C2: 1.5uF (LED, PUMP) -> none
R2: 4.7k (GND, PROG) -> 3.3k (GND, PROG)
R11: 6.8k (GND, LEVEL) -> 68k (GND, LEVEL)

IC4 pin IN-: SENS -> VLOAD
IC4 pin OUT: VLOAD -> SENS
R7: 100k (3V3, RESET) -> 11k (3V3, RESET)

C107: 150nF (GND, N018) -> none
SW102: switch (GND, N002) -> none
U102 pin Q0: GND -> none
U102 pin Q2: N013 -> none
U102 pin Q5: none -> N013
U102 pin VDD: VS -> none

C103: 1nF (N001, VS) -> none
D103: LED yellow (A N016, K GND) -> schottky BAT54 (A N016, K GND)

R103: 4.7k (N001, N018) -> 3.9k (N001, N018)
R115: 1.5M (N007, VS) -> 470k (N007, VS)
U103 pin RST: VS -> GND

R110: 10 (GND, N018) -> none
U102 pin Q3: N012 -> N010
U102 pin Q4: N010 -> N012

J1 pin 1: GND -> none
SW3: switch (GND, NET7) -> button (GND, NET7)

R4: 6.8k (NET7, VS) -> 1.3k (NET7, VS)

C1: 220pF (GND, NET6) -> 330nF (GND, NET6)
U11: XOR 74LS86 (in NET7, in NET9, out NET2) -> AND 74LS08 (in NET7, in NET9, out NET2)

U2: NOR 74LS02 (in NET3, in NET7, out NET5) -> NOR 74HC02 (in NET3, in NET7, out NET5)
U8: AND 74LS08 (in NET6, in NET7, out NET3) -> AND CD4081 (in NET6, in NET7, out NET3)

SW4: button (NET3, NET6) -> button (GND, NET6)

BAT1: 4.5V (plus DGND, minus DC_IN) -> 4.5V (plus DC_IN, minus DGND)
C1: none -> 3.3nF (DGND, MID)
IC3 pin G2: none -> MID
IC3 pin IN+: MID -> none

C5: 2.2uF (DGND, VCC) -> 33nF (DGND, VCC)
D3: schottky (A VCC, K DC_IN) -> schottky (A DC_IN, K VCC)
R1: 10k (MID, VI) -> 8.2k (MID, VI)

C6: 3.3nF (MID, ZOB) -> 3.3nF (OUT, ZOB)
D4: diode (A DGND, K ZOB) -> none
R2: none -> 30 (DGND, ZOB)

**YOUR OBJECTIVE**.
Would it be possible to reproduce all the entries exactly as they appear above?

**OUTPUT OF THE TASK**.
C2: 1.5uF (LED, PUMP) -> none
R2: 4.7k (GND, PROG) -> 3.3k (GND, PROG)
R11: 6.8k (GND, LEVEL) -> 68k (GND, LEVEL)

IC4 pin IN-: SENS -> VLOAD
IC4 pin OUT: VLOAD -> SENS
R7: 100k (3V3, RESET) -> 11k (3V3, RESET)

C107: 150nF (GND, N018) -> none
SW102: switch (GND, N002) -> none
U102 pin Q0: GND -> none
U102 pin Q2: N013 -> none
U102 pin Q5: none -> N013
U102 pin VDD: VS -> none

C103: 1nF (N001, VS) -> none
D103: LED yellow (A N016, K GND) -> schottky BAT54 (A N016, K GND)

R103: 4.7k (N001, N018) -> 3.9k (N001, N018)
R115: 1.5M (N007, VS) -> 470k (N007, VS)
U103 pin RST: VS -> GND

R110: 10 (GND, N018) -> none
U102 pin Q3: N012 -> N010
U102 pin Q4: N010 -> N012

J1 pin 1: GND -> none
SW3: switch (GND, NET7) -> button (GND, NET7)

R4: 6.8k (NET7, VS) -> 1.3k (NET7, VS)

C1: 220pF (GND, NET6) -> 330nF (GND, NET6)
U11: XOR 74LS86 (in NET7, in NET9, out NET2) -> AND 74LS08 (in NET7, in NET9, out NET2)

U2: NOR 74LS02 (in NET3, in NET7, out NET5) -> NOR 74HC02 (in NET3, in NET7, out NET5)
U8: AND 74LS08 (in NET6, in NET7, out NET3) -> AND CD4081 (in NET6, in NET7, out NET3)

SW4: button (NET3, NET6) -> button (GND, NET6)

BAT1: 4.5V (plus DGND, minus DC_IN) -> 4.5V (plus DC_IN, minus DGND)
C1: none -> 3.3nF (DGND, MID)
IC3 pin G2: none -> MID
IC3 pin IN+: MID -> none

C5: 2.2uF (DGND, VCC) -> 33nF (DGND, VCC)
D3: schottky (A VCC, K DC_IN) -> schottky (A DC_IN, K VCC)
R1: 10k (MID, VI) -> 8.2k (MID, VI)

C6: 3.3nF (MID, ZOB) -> 3.3nF (OUT, ZOB)
D4: diode (A DGND, K ZOB) -> none
R2: none -> 30 (DGND, ZOB)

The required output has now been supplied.